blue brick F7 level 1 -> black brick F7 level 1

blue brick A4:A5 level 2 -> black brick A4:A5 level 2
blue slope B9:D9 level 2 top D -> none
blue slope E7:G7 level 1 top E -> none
▬▬▬▬▬▬
Exercise directions
Transcribe the whole listing with every word preserved.

Task result
blue brick F7 level 1 -> black brick F7 level 1

blue brick A4:A5 level 2 -> black brick A4:A5 level 2
blue slope B9:D9 level 2 top D -> none
blue slope E7:G7 level 1 top E -> none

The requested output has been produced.